=== Extracted material ===
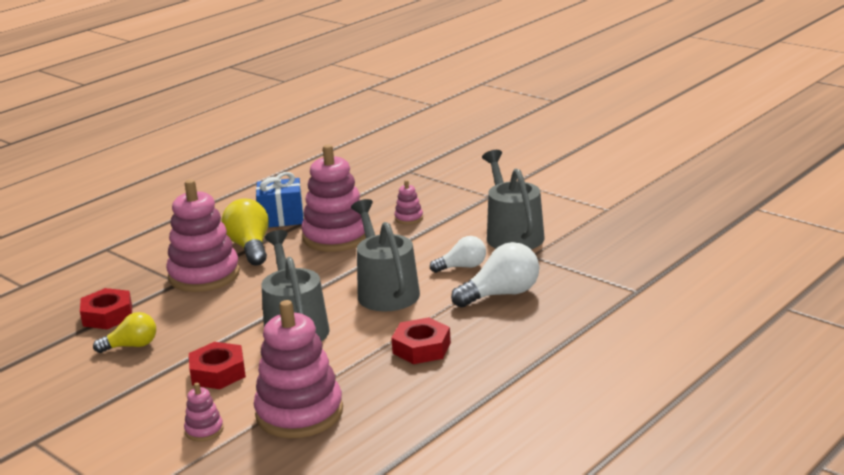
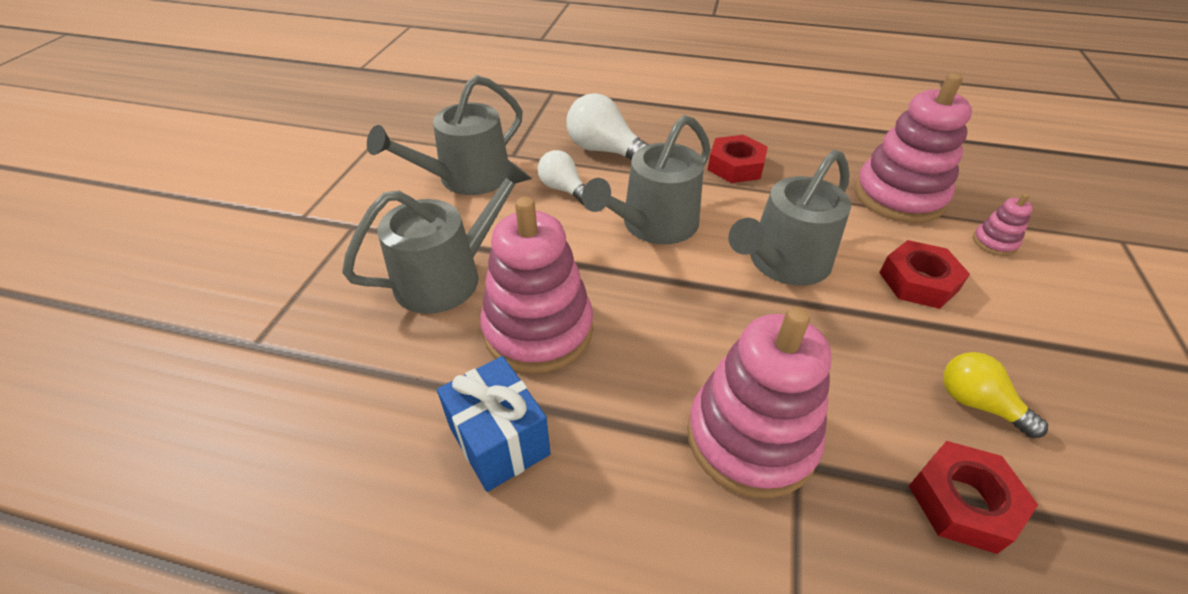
camera: 120 degrees left, 20 degrees up
(250, 247) = (627, 427): yellow light bulb -> none
(409, 218) = (447, 276): pink stacking toy -> grey watering can

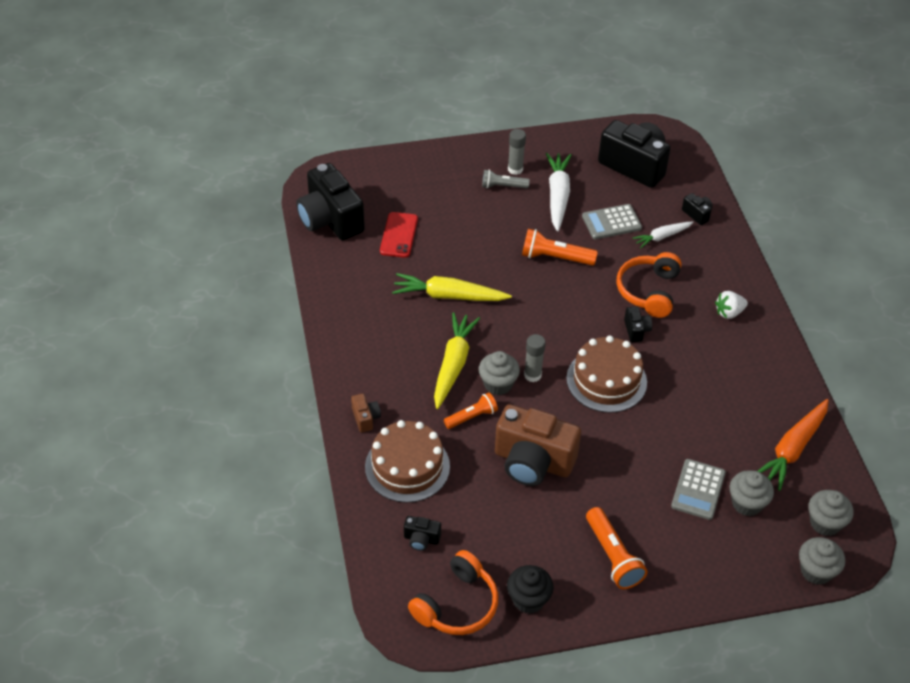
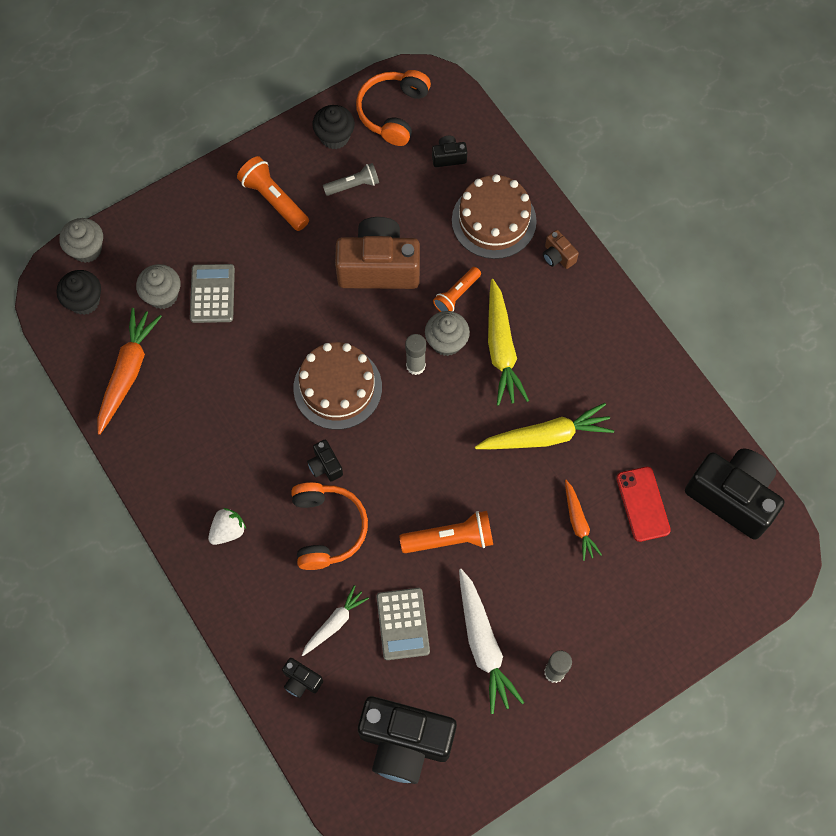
camera: 160 degrees right, 20 degrees up
(453, 238) = (578, 523): none -> orange carrot
(503, 186) = (557, 634): grey flashlight -> grey flashlight (353, 185)
(611, 222) = (403, 624): grey calculator -> grey calculator turned 120 degrees clockwise
(825, 523) = (84, 301): grey cupcake -> black cupcake

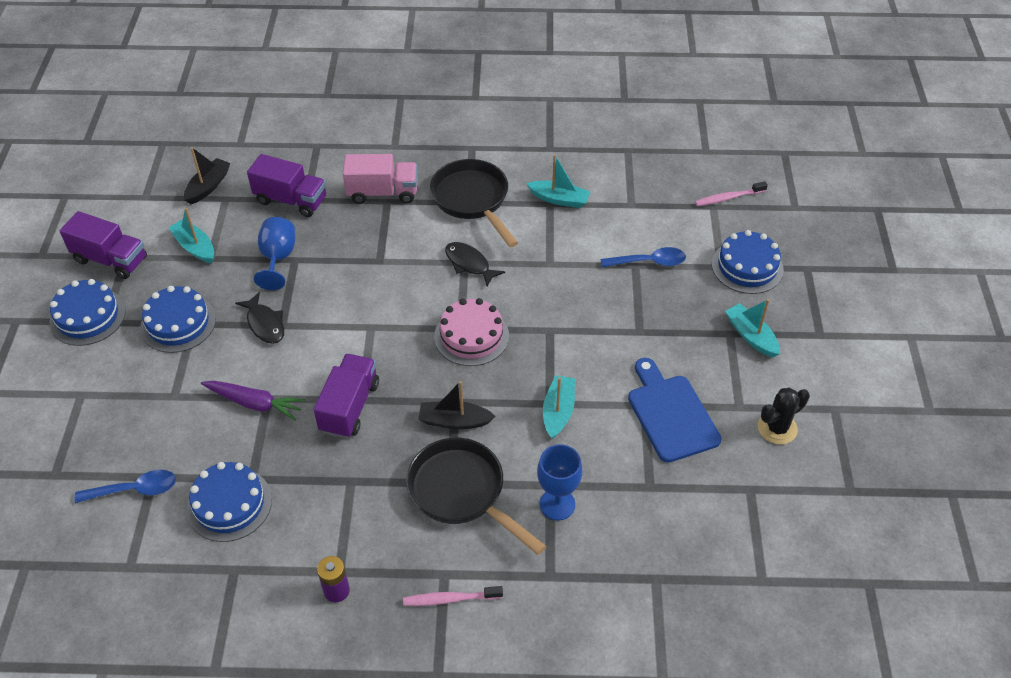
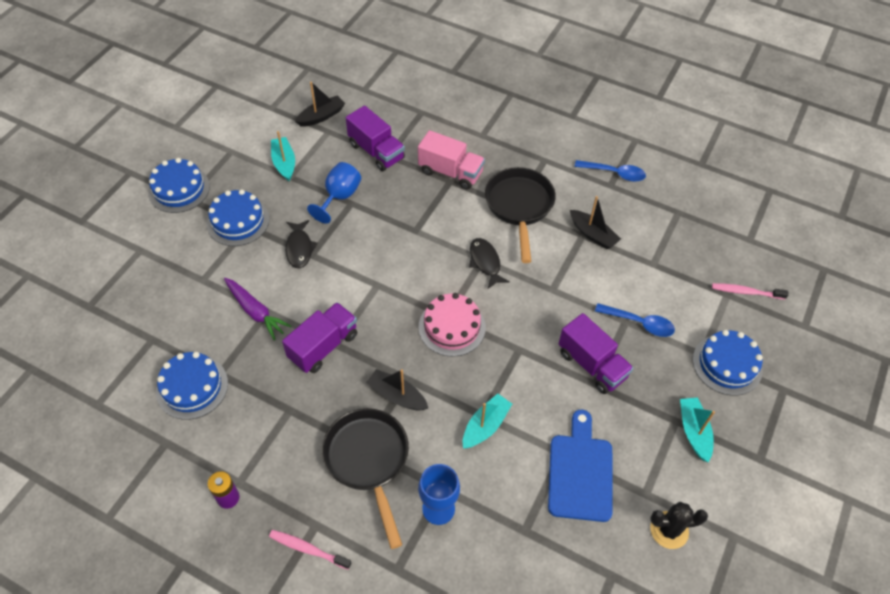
camera: 25 degrees right, 5 degrees up
(111, 259) = (219, 149): purple truck -> purple truck (592, 364)
(135, 490) = (134, 344): blue spoon -> blue spoon (614, 173)
(559, 199) = (593, 234): turquoise boat -> black boat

=== Problem requirements ===
Please copy the preceding records exactly and omit the images.

=== Task solution ===
camera: 120 degrees left, 20 degrees up
(250, 247) = (627, 427): yellow light bulb -> none
(409, 218) = (447, 276): pink stacking toy -> grey watering can

camera: 160 degrees right, 20 degrees up
(453, 238) = (578, 523): none -> orange carrot
(503, 186) = (557, 634): grey flashlight -> grey flashlight (353, 185)
(611, 222) = (403, 624): grey calculator -> grey calculator turned 120 degrees clockwise
(825, 523) = (84, 301): grey cupcake -> black cupcake

camera: 25 degrees right, 5 degrees up
(111, 259) = (219, 149): purple truck -> purple truck (592, 364)
(135, 490) = (134, 344): blue spoon -> blue spoon (614, 173)
(559, 199) = (593, 234): turquoise boat -> black boat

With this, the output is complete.